╭─ INFORMATION PROVIDED

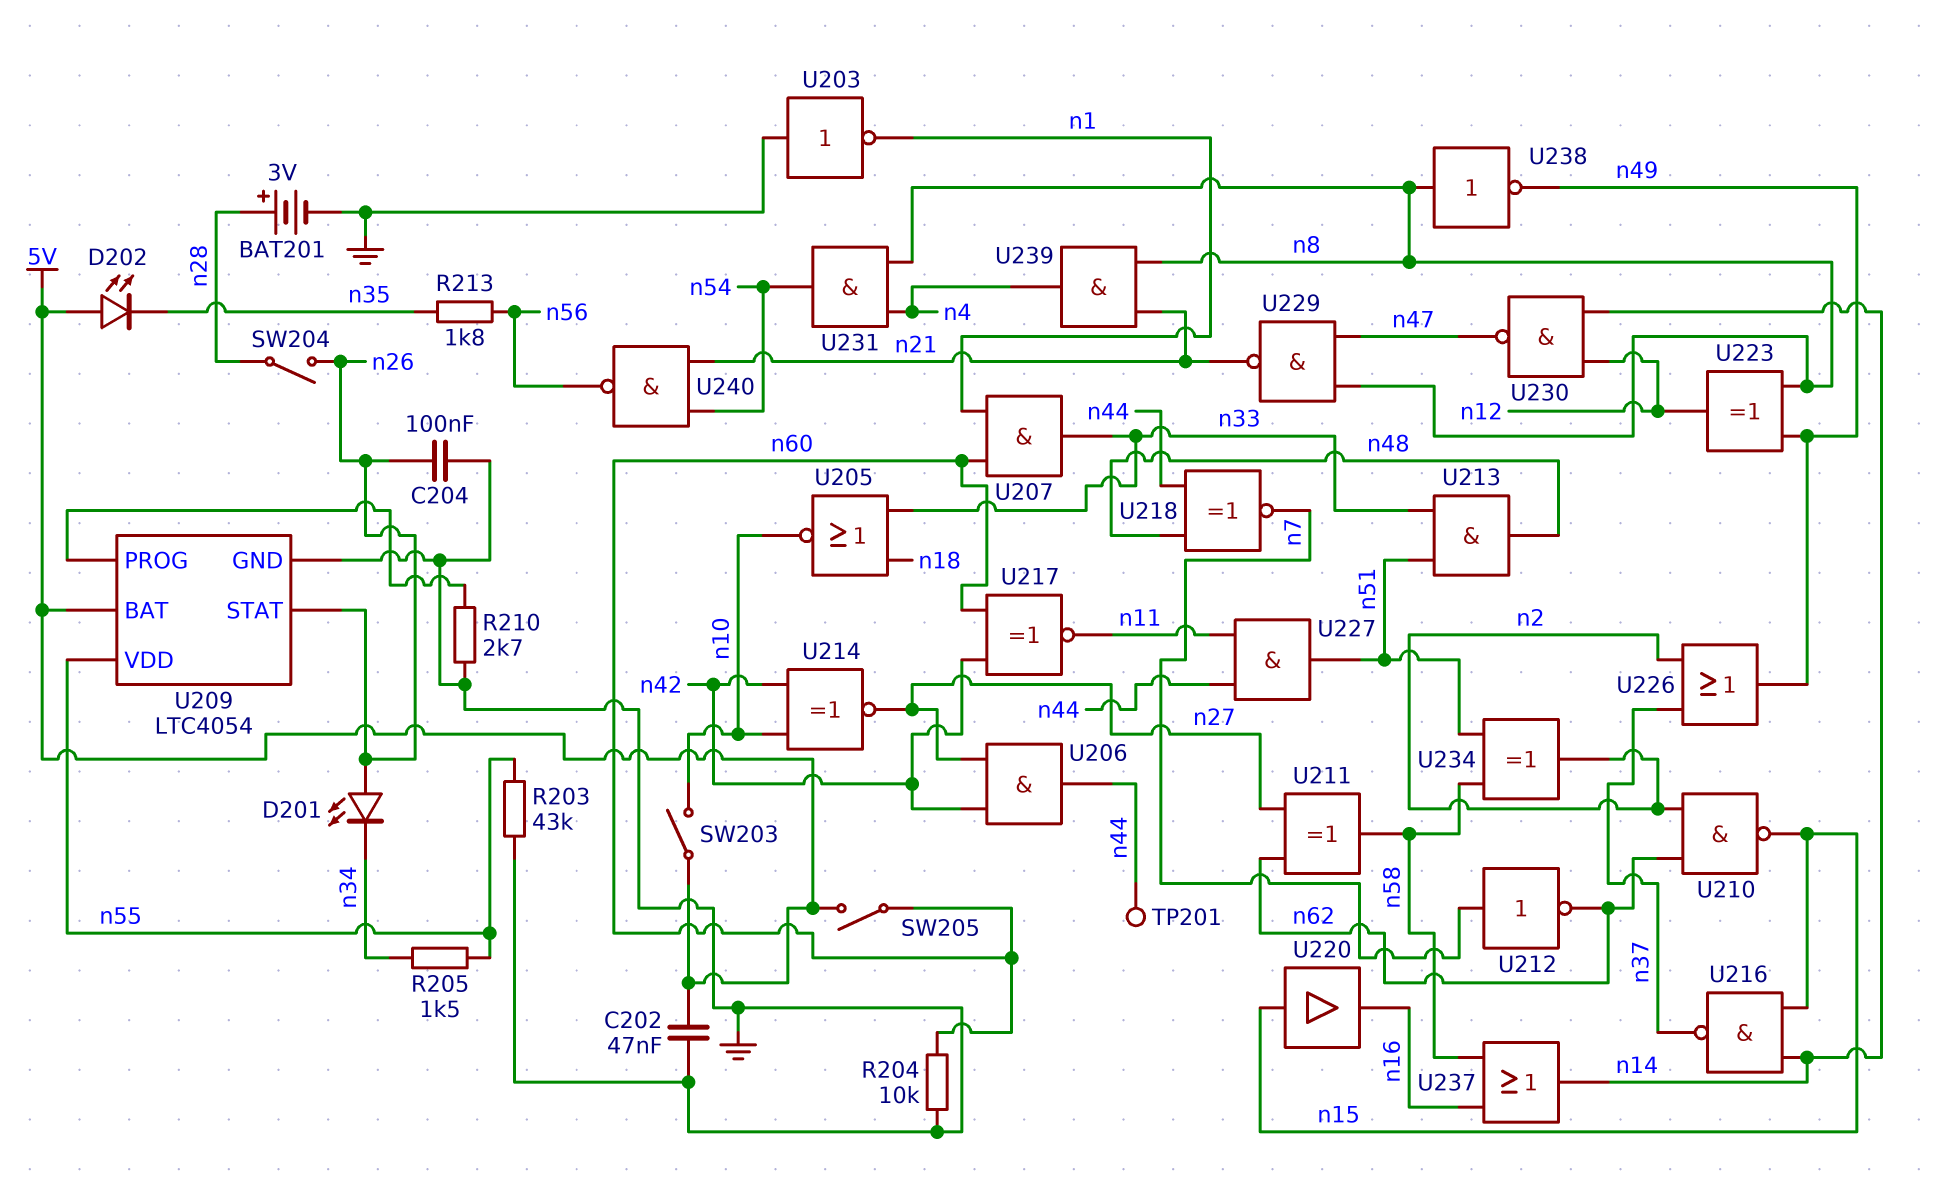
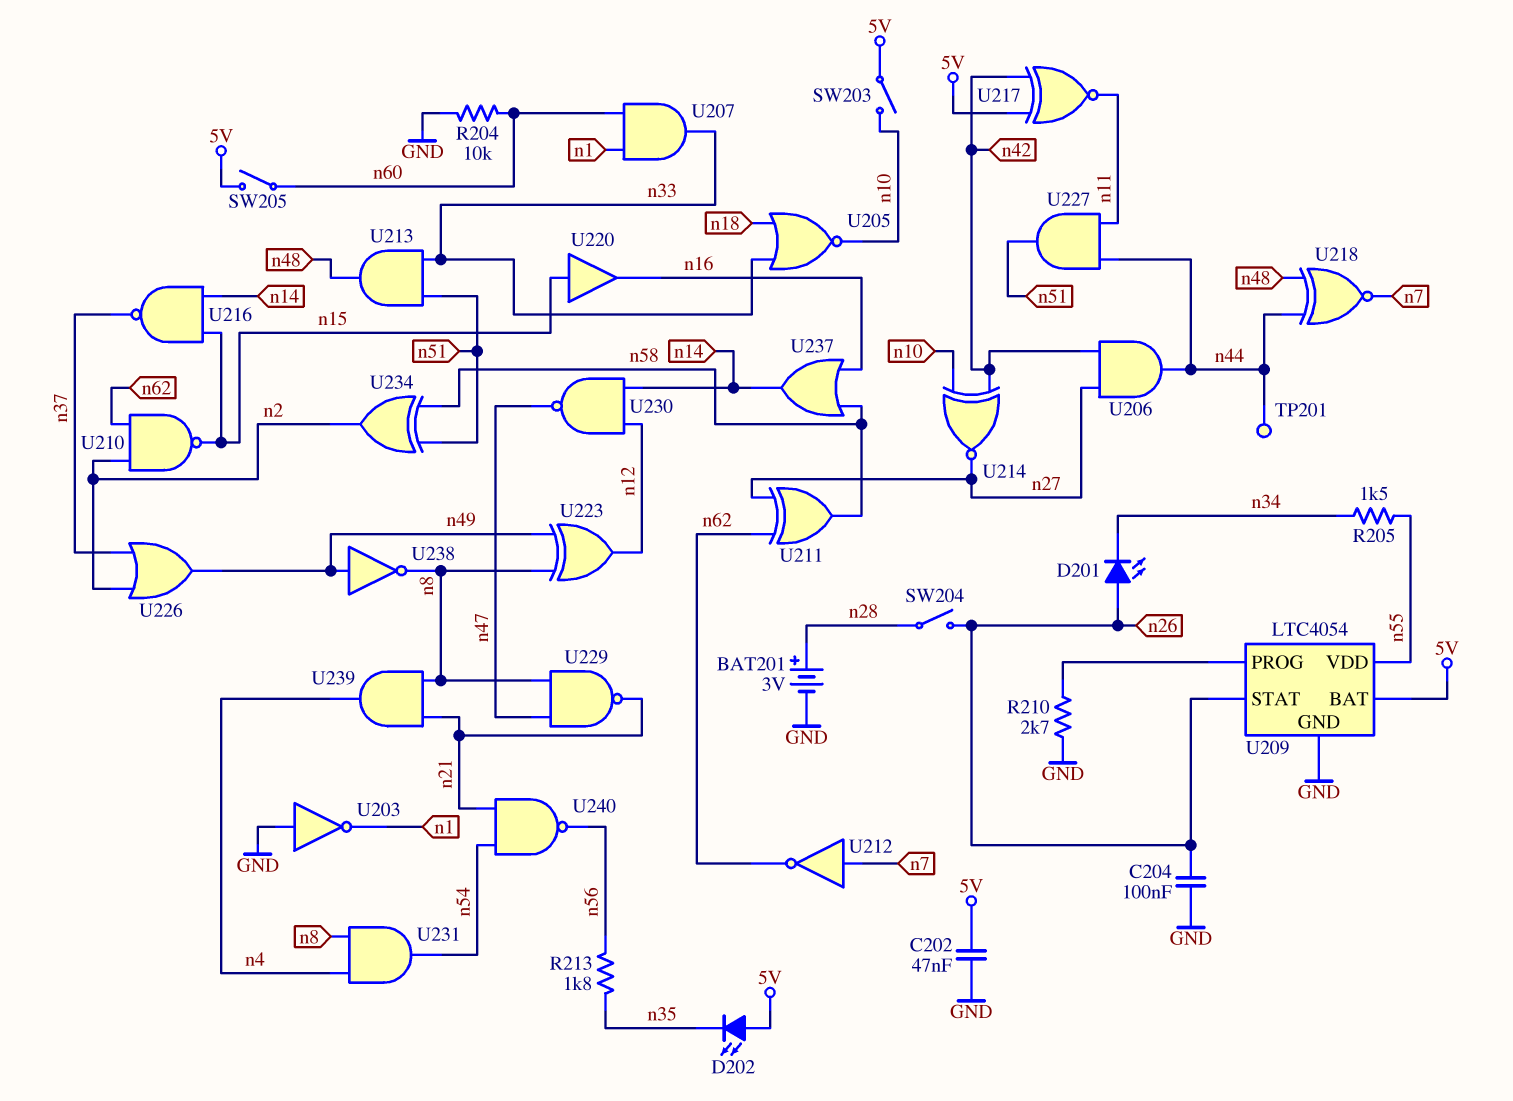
R203: 43k (GND, n55) -> none
U217: XNOR (in n42, in n60, out n11) -> XNOR (in 5V, in n42, out n11)
U238: NOT (in n8, out n49) -> NOT (in n49, out n8)

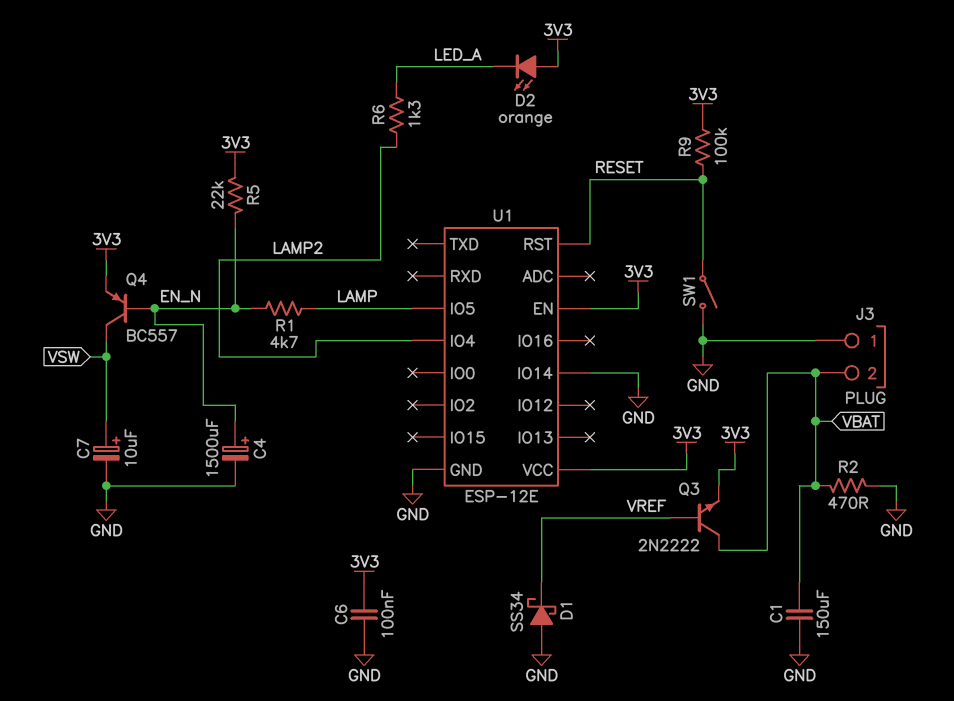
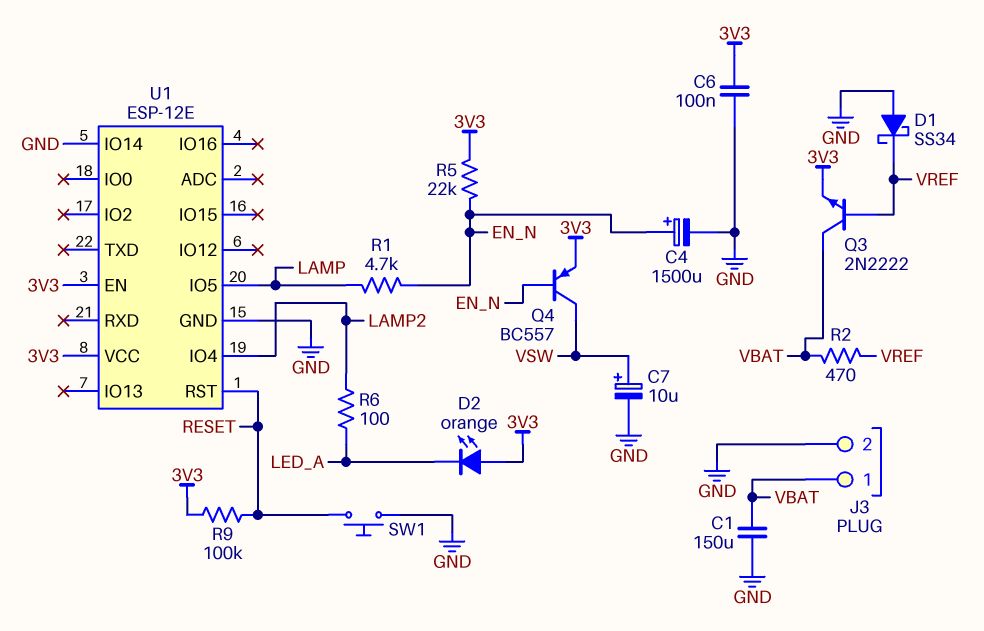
J3 pin 1: GND -> VBAT
J3 pin 2: VBAT -> GND
R2: 470 (GND, VBAT) -> 470 (VBAT, VREF)
R6: 1.3k (LAMP2, LED_A) -> 100 (LAMP2, LED_A)
SW1: switch (GND, RESET) -> button (GND, RESET)

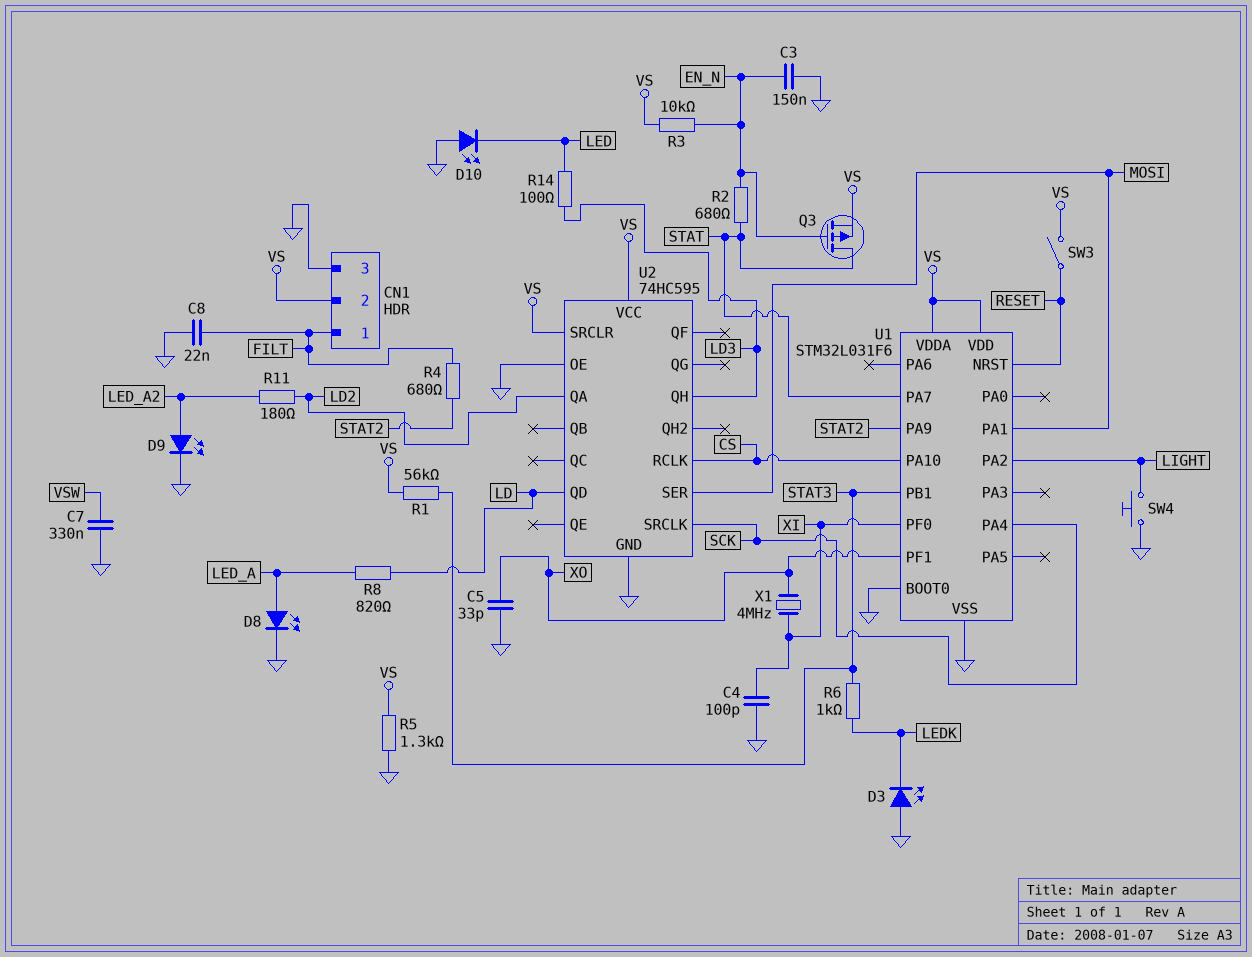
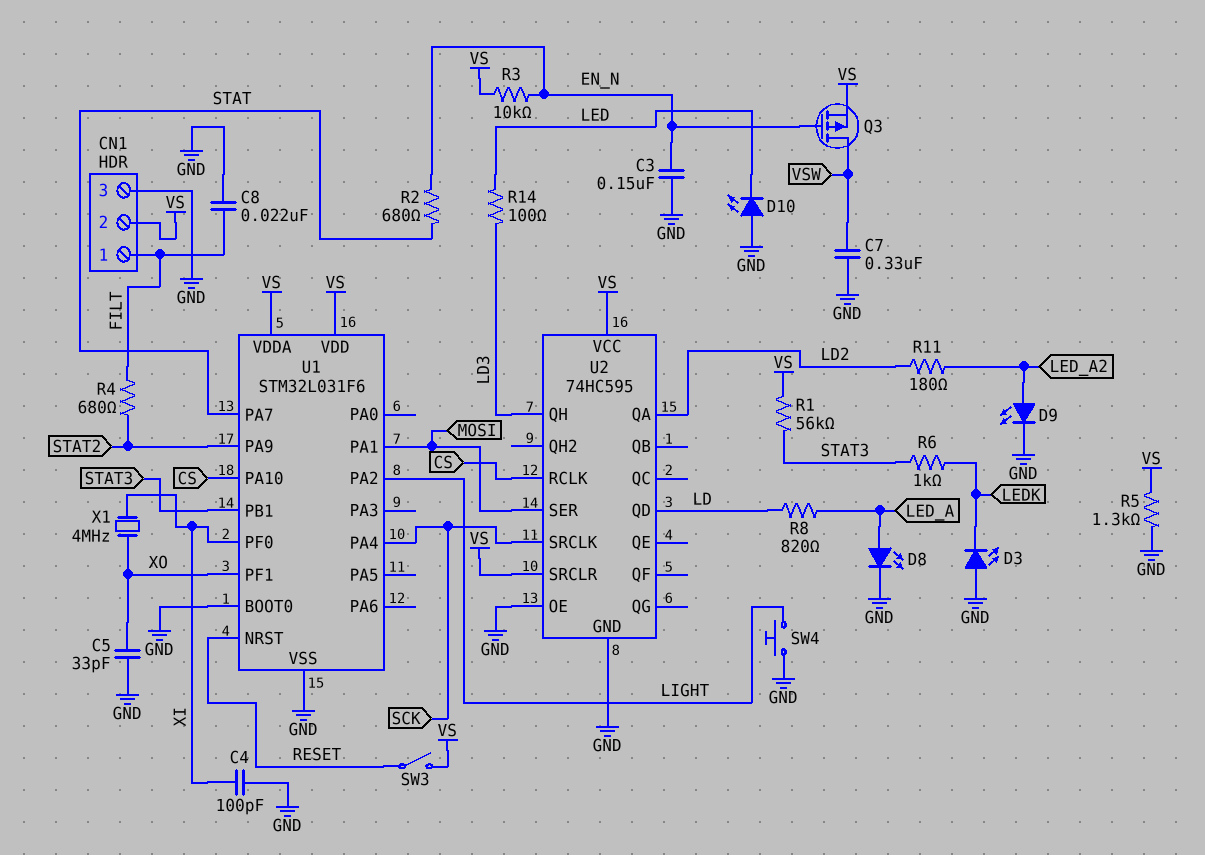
Q3: PMOS (G EN_N, D STAT, S VS) -> PMOS (G EN_N, D VSW, S VS)

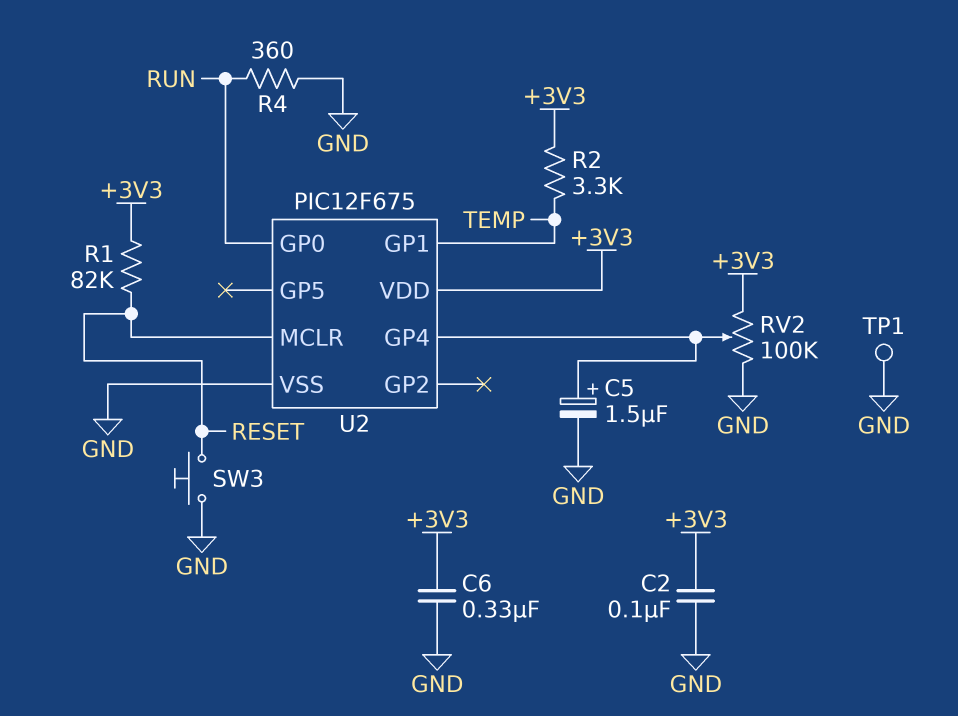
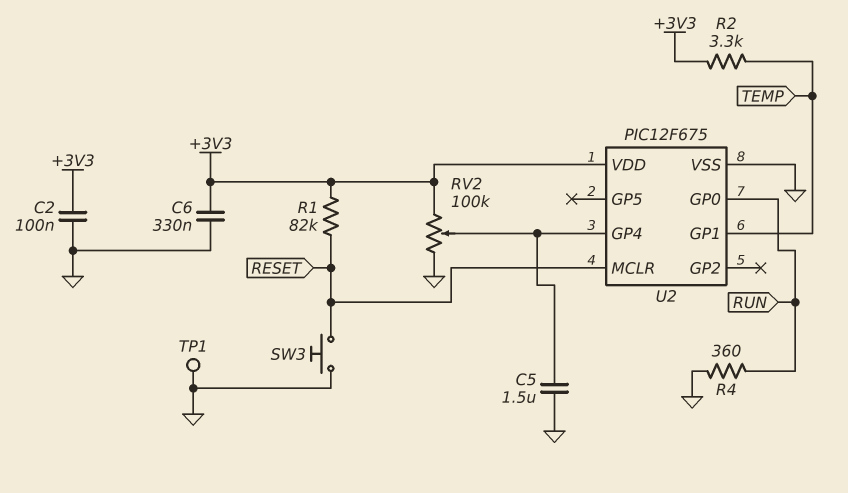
C5: 1.5uF (plus U2/GP4, minus GND) -> 1.5uF (GND, U2/GP4)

╰─

* THE TASK *
Transcribe every line from the one with "Q3: PMOS (G" to the last line of the records above, exactly, excluding pictures.

* RESULT *
Q3: PMOS (G EN_N, D STAT, S VS) -> PMOS (G EN_N, D VSW, S VS)

C5: 1.5uF (plus U2/GP4, minus GND) -> 1.5uF (GND, U2/GP4)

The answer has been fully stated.